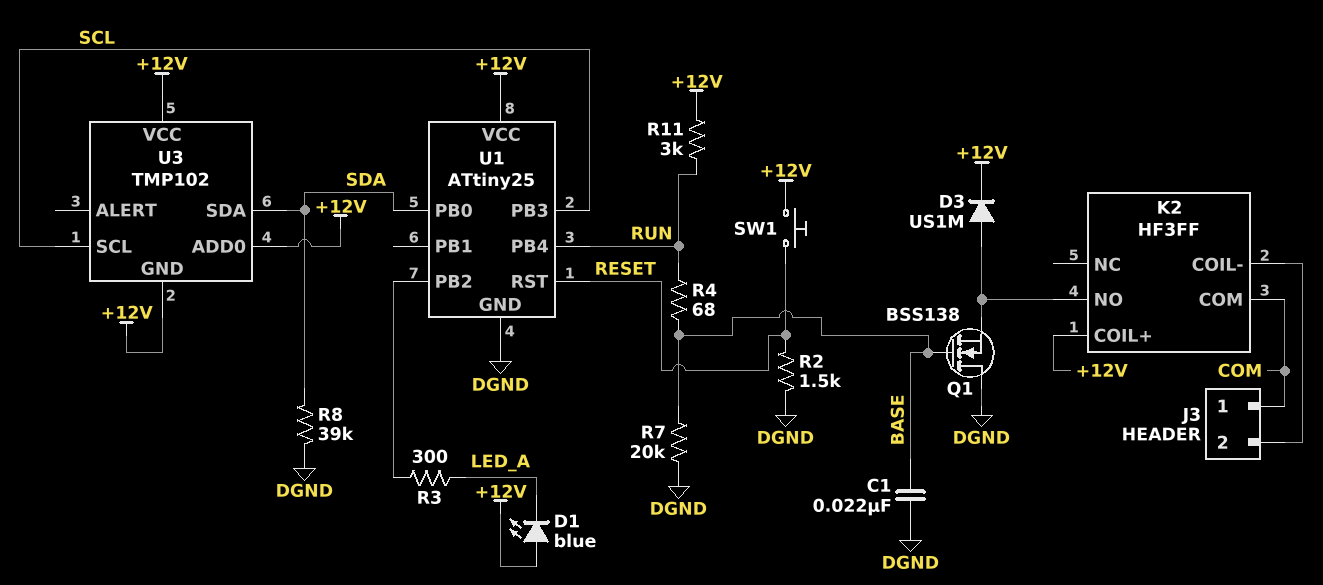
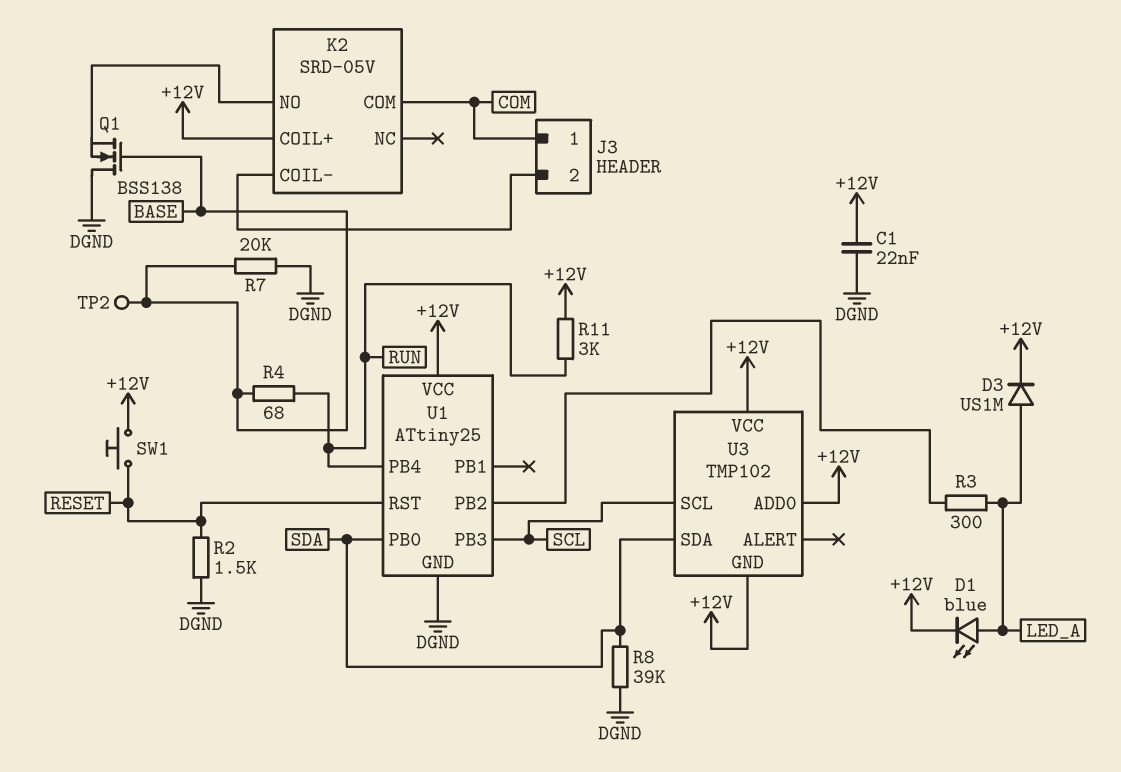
C1: 22nF (BASE, DGND) -> 22nF (+12V, DGND)
D1: LED blue (A +12V, K LED_A) -> LED blue (A LED_A, K +12V)
D3: diode US1M (A K2/NO, K +12V) -> diode US1M (A LED_A, K +12V)
K2: HF3FF -> SRD-05V
TP2: none -> test point (BASE)

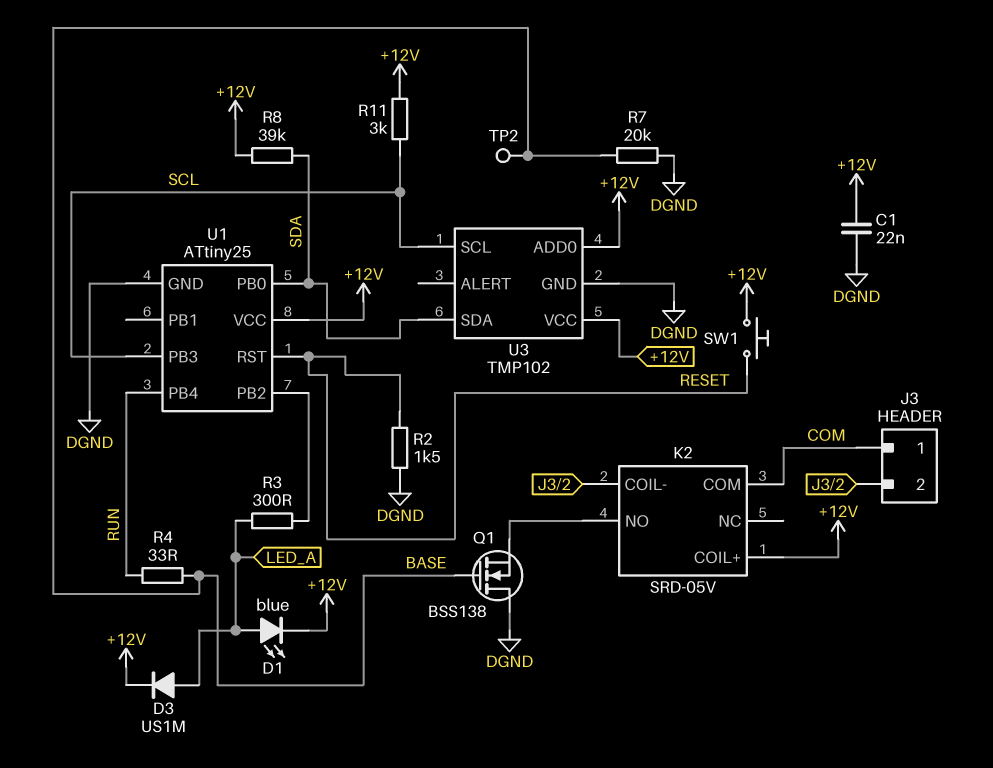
R4: 68 (BASE, RUN) -> 33 (BASE, RUN)
R8: 39k (DGND, SDA) -> 39k (+12V, SDA)
R11: 3k (+12V, RUN) -> 3k (+12V, SCL)
U3 pin GND: +12V -> DGND

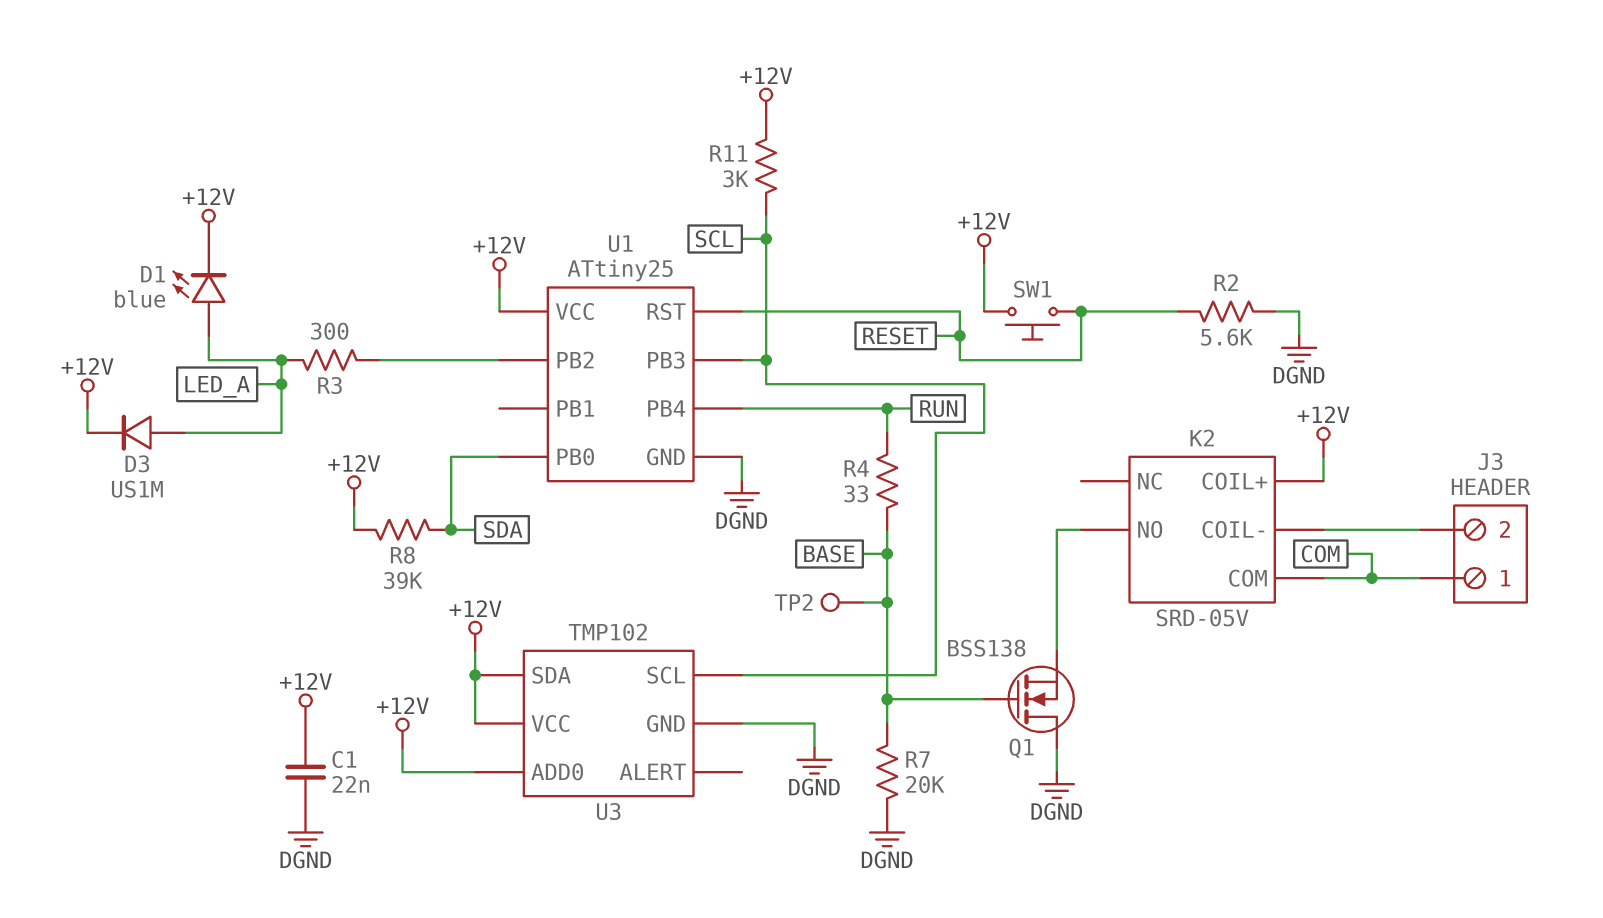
R2: 1.5k (DGND, RESET) -> 5.6k (DGND, RESET)
U3 pin SDA: SDA -> +12V

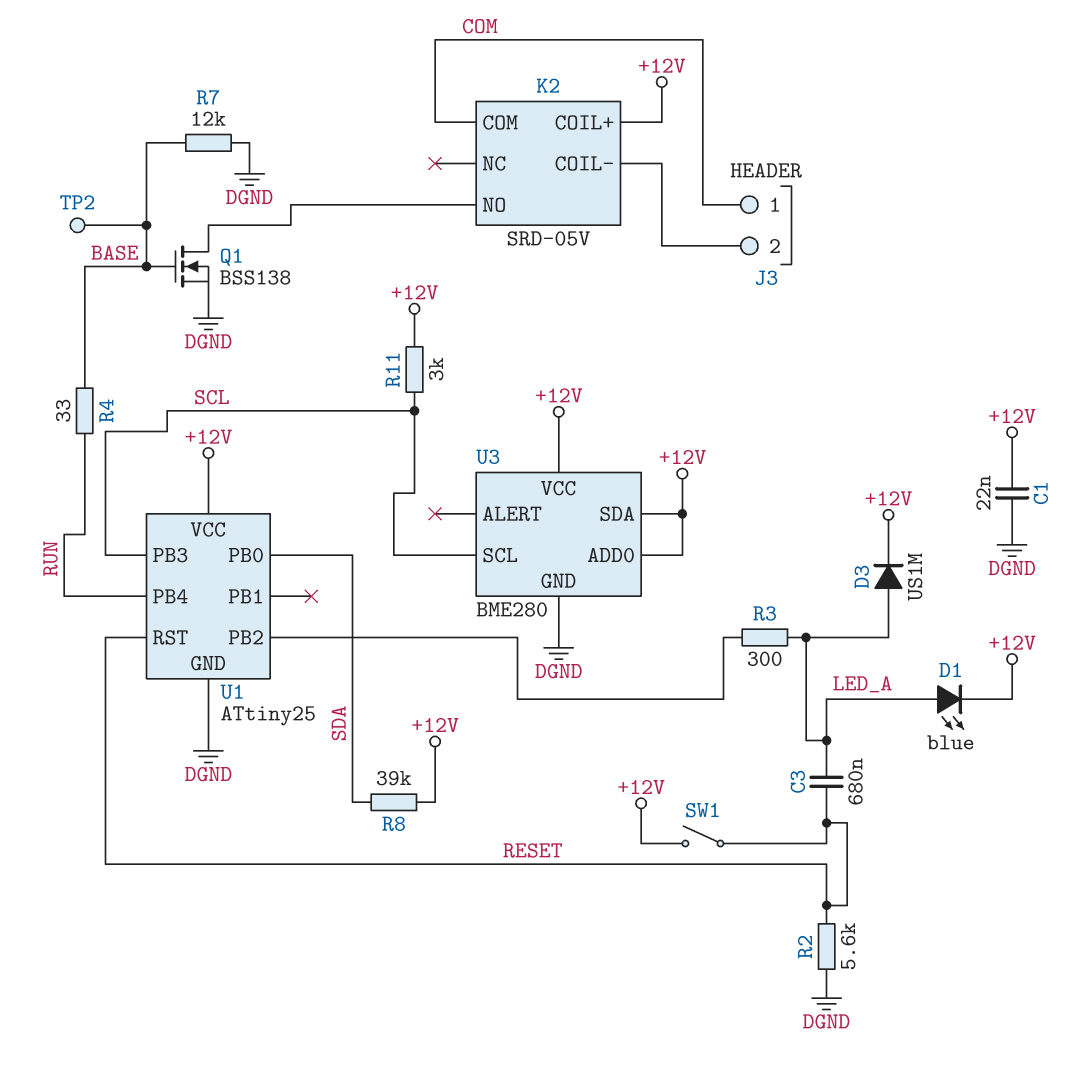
C3: none -> 680nF (LED_A, RESET)
Q1: NMOS BSS138 (G BASE, D DGND, S K2/NO) -> NMOS BSS138 (G BASE, D K2/NO, S DGND)
R7: 20k (BASE, DGND) -> 12k (BASE, DGND)
SW1: button (+12V, RESET) -> switch (+12V, RESET)
U3: TMP102 -> BME280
● ● ● ● ● ● ●
Task goal:
The expected output is the exact run of lines from the one containing "R4: 68 (BASE, RUN) -> 33 (BASE, RUN)" through the final line of the data above, both ends included, with no pictures.

Your response:
R4: 68 (BASE, RUN) -> 33 (BASE, RUN)
R8: 39k (DGND, SDA) -> 39k (+12V, SDA)
R11: 3k (+12V, RUN) -> 3k (+12V, SCL)
U3 pin GND: +12V -> DGND

R2: 1.5k (DGND, RESET) -> 5.6k (DGND, RESET)
U3 pin SDA: SDA -> +12V

C3: none -> 680nF (LED_A, RESET)
Q1: NMOS BSS138 (G BASE, D DGND, S K2/NO) -> NMOS BSS138 (G BASE, D K2/NO, S DGND)
R7: 20k (BASE, DGND) -> 12k (BASE, DGND)
SW1: button (+12V, RESET) -> switch (+12V, RESET)
U3: TMP102 -> BME280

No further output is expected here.